Exercise inputs:
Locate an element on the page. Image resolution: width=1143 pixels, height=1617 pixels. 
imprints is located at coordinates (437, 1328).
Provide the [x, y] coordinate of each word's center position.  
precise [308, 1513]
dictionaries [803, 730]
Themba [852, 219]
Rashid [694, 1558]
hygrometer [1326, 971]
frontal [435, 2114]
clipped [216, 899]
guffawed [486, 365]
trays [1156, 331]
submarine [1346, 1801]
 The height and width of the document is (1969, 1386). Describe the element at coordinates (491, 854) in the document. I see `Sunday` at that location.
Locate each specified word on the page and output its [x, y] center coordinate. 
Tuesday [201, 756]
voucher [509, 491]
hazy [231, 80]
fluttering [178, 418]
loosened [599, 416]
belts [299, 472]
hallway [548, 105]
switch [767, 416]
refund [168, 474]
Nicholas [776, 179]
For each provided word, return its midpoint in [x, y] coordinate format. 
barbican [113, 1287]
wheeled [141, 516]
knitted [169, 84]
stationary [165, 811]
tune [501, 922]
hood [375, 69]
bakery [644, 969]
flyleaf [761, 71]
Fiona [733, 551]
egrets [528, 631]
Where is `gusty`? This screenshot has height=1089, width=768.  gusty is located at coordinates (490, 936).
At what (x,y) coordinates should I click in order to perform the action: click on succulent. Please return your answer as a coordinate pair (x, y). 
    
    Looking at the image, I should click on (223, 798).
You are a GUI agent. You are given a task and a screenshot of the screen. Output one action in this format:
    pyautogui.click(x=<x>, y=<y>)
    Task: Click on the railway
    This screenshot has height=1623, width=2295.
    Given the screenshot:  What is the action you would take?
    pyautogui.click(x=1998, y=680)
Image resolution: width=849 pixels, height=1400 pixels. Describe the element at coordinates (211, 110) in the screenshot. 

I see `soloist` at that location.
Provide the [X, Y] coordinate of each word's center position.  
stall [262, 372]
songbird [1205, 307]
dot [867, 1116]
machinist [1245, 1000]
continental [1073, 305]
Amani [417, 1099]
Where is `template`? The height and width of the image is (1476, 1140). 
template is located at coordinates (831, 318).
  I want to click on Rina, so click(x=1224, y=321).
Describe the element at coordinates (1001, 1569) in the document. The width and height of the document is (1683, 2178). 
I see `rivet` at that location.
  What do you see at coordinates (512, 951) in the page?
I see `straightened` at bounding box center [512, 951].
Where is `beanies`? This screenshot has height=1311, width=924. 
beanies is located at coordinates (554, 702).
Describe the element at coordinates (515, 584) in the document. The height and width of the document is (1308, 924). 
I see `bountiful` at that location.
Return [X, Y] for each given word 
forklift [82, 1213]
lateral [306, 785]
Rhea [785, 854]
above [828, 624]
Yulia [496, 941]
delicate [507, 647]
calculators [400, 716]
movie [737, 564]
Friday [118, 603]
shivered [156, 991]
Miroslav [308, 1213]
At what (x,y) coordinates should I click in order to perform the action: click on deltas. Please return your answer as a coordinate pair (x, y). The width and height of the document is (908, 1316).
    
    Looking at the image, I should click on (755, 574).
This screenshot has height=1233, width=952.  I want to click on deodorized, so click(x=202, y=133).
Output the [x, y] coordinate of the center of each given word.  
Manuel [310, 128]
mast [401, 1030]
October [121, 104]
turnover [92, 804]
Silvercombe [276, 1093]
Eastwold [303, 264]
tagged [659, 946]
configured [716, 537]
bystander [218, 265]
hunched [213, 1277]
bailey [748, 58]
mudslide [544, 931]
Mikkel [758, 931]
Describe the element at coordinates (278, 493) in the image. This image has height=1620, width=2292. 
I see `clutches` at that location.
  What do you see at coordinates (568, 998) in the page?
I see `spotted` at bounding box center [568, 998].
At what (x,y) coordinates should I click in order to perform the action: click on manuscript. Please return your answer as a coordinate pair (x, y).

Short problem:
Render every line of the items above as a Markdown table with the columns Row and Item line, numbering the rows and leaving out blank lines.

Exercise answer:
| Row | Item line |
|---|---|
| 1 | Locate an element on the page. Image resolution: width=1143 pixels, height=1617 pixels.  |
| 2 | imprints is located at coordinates (437, 1328). |
| 3 | Provide the [x, y] coordinate of each word's center position.   |
| 4 | precise [308, 1513] |
| 5 | dictionaries [803, 730] |
| 6 | Themba [852, 219] |
| 7 | Rashid [694, 1558] |
| 8 | hygrometer [1326, 971] |
| 9 | frontal [435, 2114] |
| 10 | clipped [216, 899] |
| 11 | guffawed [486, 365] |
| 12 | trays [1156, 331] |
| 13 | submarine [1346, 1801] |
| 14 |  The height and width of the document is (1969, 1386). Describe the element at coordinates (491, 854) in the document. I see `Sunday` at that location. |
| 15 | Locate each specified word on the page and output its [x, y] center coordinate.  |
| 16 | Tuesday [201, 756] |
| 17 | voucher [509, 491] |
| 18 | hazy [231, 80] |
| 19 | fluttering [178, 418] |
| 20 | loosened [599, 416] |
| 21 | belts [299, 472] |
| 22 | hallway [548, 105] |
| 23 | switch [767, 416] |
| 24 | refund [168, 474] |
| 25 | Nicholas [776, 179] |
| 26 | For each provided word, return its midpoint in [x, y] coordinate format.  |
| 27 | barbican [113, 1287] |
| 28 | wheeled [141, 516] |
| 29 | knitted [169, 84] |
| 30 | stationary [165, 811] |
| 31 | tune [501, 922] |
| 32 | hood [375, 69] |
| 33 | bakery [644, 969] |
| 34 | flyleaf [761, 71] |
| 35 | Fiona [733, 551] |
| 36 | egrets [528, 631] |
| 37 | Where is `gusty`? This screenshot has height=1089, width=768.  gusty is located at coordinates (490, 936). |
| 38 | At what (x,y) coordinates should I click in order to perform the action: click on succulent. Please return your answer as a coordinate pair (x, y).  |
| 39 |     Looking at the image, I should click on (223, 798). |
| 40 | You are a GUI agent. You are given a task and a screenshot of the screen. Output one action in this format: |
| 41 |     pyautogui.click(x=<x>, y=<y>) |
| 42 |     Task: Click on the railway |
| 43 |     This screenshot has height=1623, width=2295. |
| 44 |     Given the screenshot:  What is the action you would take? |
| 45 |     pyautogui.click(x=1998, y=680) |
| 46 | Image resolution: width=849 pixels, height=1400 pixels. Describe the element at coordinates (211, 110) in the screenshot.  |
| 47 | I see `soloist` at that location. |
| 48 | Provide the [X, Y] coordinate of each word's center position.   |
| 49 | stall [262, 372] |
| 50 | songbird [1205, 307] |
| 51 | dot [867, 1116] |
| 52 | machinist [1245, 1000] |
| 53 | continental [1073, 305] |
| 54 | Amani [417, 1099] |
| 55 | Where is `template`? The height and width of the image is (1476, 1140).  |
| 56 | template is located at coordinates (831, 318). |
| 57 |   I want to click on Rina, so click(x=1224, y=321). |
| 58 | Describe the element at coordinates (1001, 1569) in the document. The width and height of the document is (1683, 2178).  |
| 59 | I see `rivet` at that location. |
| 60 |   What do you see at coordinates (512, 951) in the page? |
| 61 | I see `straightened` at bounding box center [512, 951]. |
| 62 | Where is `beanies`? This screenshot has height=1311, width=924.  |
| 63 | beanies is located at coordinates (554, 702). |
| 64 | Describe the element at coordinates (515, 584) in the document. The height and width of the document is (1308, 924).  |
| 65 | I see `bountiful` at that location. |
| 66 | Return [X, Y] for each given word  |
| 67 | forklift [82, 1213] |
| 68 | lateral [306, 785] |
| 69 | Rhea [785, 854] |
| 70 | above [828, 624] |
| 71 | Yulia [496, 941] |
| 72 | delicate [507, 647] |
| 73 | calculators [400, 716] |
| 74 | movie [737, 564] |
| 75 | Friday [118, 603] |
| 76 | shivered [156, 991] |
| 77 | Miroslav [308, 1213] |
| 78 | At what (x,y) coordinates should I click in order to perform the action: click on deltas. Please return your answer as a coordinate pair (x, y). The width and height of the document is (908, 1316). |
| 79 |     Looking at the image, I should click on (755, 574). |
| 80 | This screenshot has height=1233, width=952.  I want to click on deodorized, so click(x=202, y=133). |
| 81 | Output the [x, y] coordinate of the center of each given word.   |
| 82 | Manuel [310, 128] |
| 83 | mast [401, 1030] |
| 84 | October [121, 104] |
| 85 | turnover [92, 804] |
| 86 | Silvercombe [276, 1093] |
| 87 | Eastwold [303, 264] |
| 88 | tagged [659, 946] |
| 89 | configured [716, 537] |
| 90 | bystander [218, 265] |
| 91 | hunched [213, 1277] |
| 92 | bailey [748, 58] |
| 93 | mudslide [544, 931] |
| 94 | Mikkel [758, 931] |
| 95 | Describe the element at coordinates (278, 493) in the image. This image has height=1620, width=2292.  |
| 96 | I see `clutches` at that location. |
| 97 |   What do you see at coordinates (568, 998) in the page? |
| 98 | I see `spotted` at bounding box center [568, 998]. |
| 99 | At what (x,y) coordinates should I click in order to perform the action: click on manuscript. Please return your answer as a coordinate pair (x, y). |